**Task to complete**
Can you copy out the data exactly? Leave the images out.

**Listed records**
----

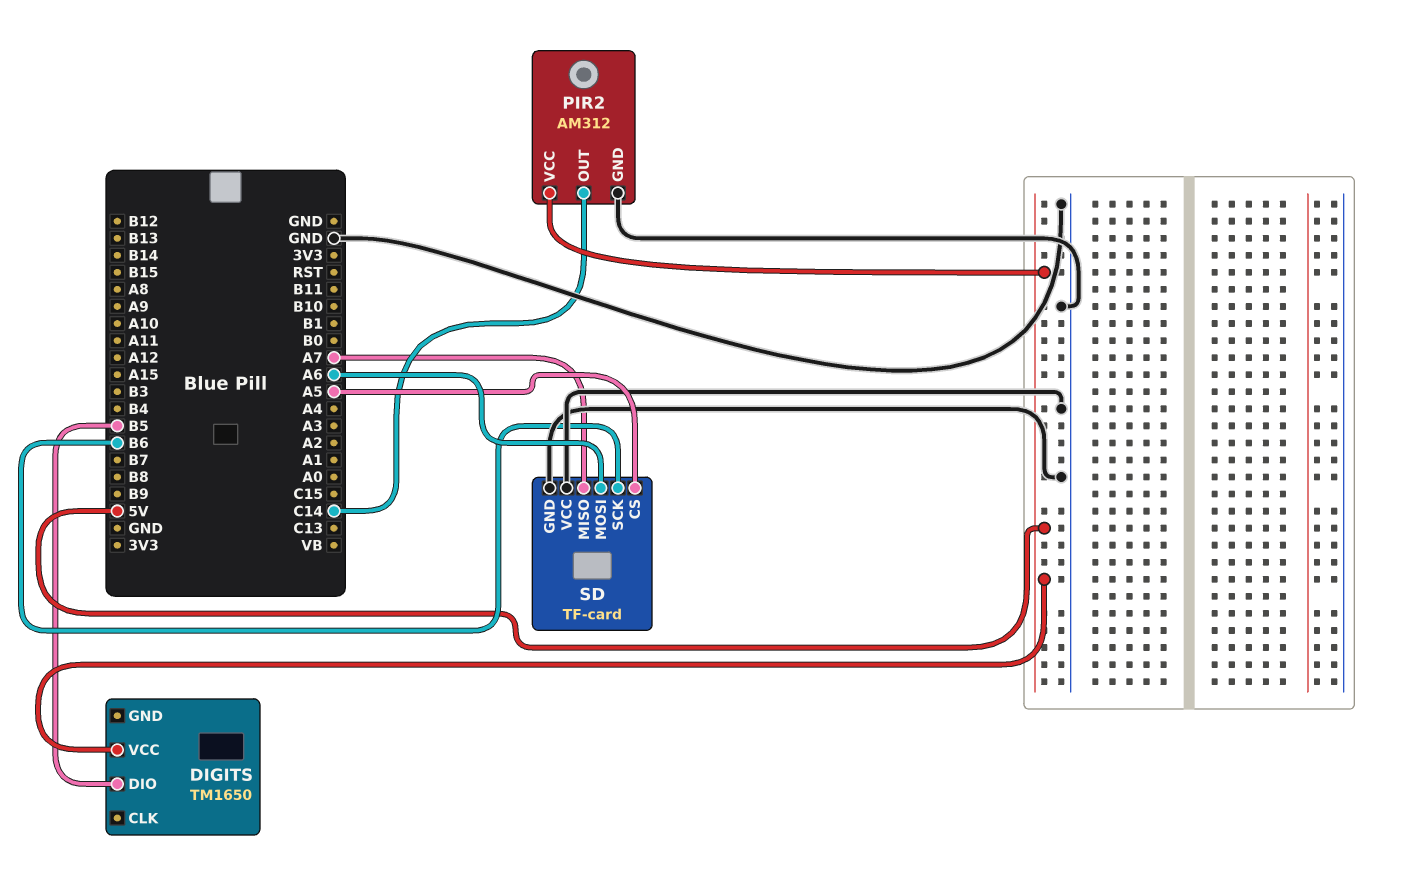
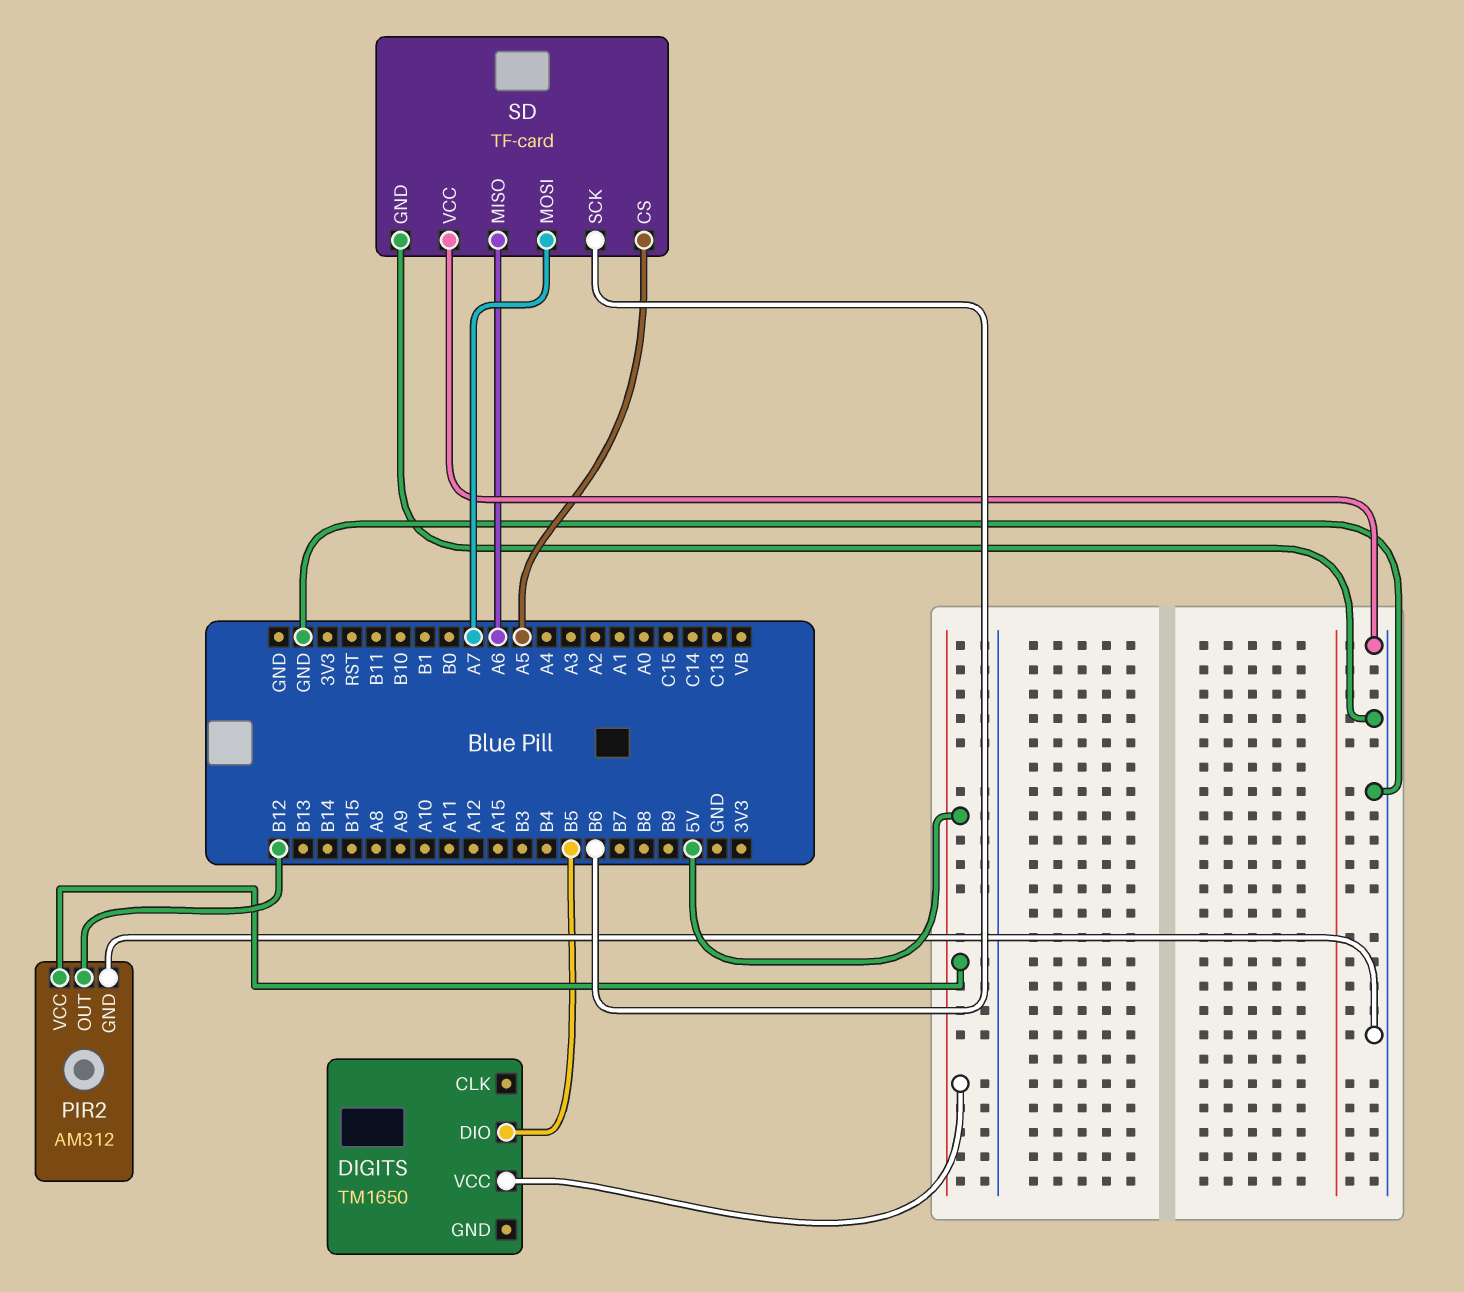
PIR2 pin OUT: C14 -> B12
SD pin MISO: A7 -> A6
SD pin MOSI: A6 -> A7

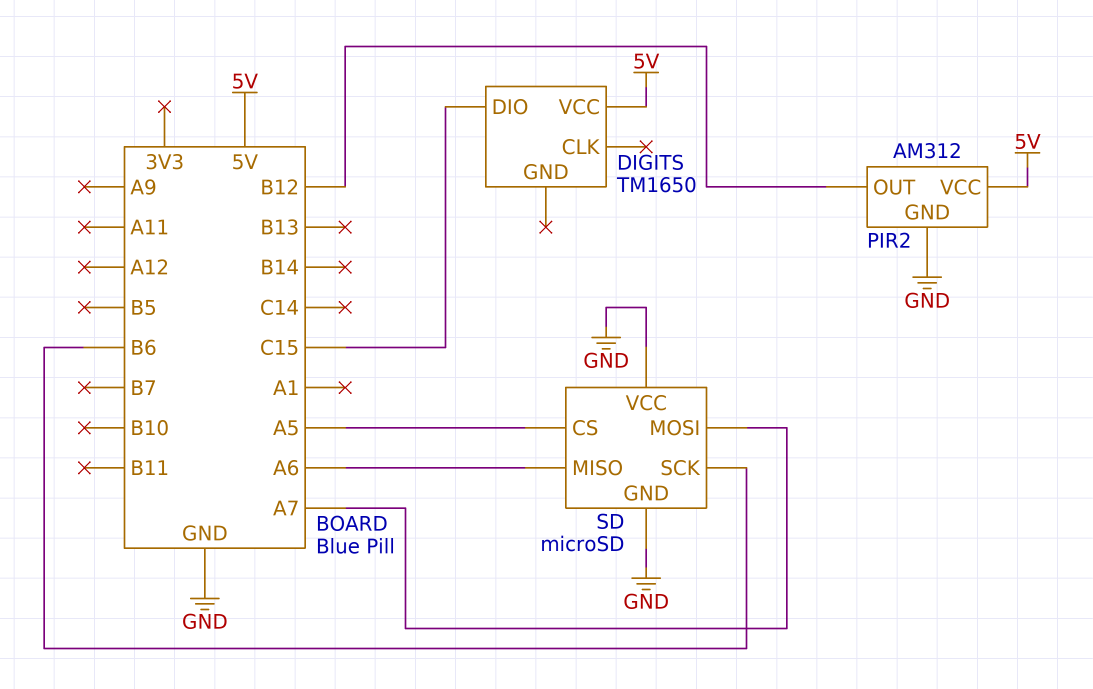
DIGITS pin DIO: B5 -> C15
SD: TF-card -> microSD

----

**Exercise output**
PIR2 pin OUT: C14 -> B12
SD pin MISO: A7 -> A6
SD pin MOSI: A6 -> A7

DIGITS pin DIO: B5 -> C15
SD: TF-card -> microSD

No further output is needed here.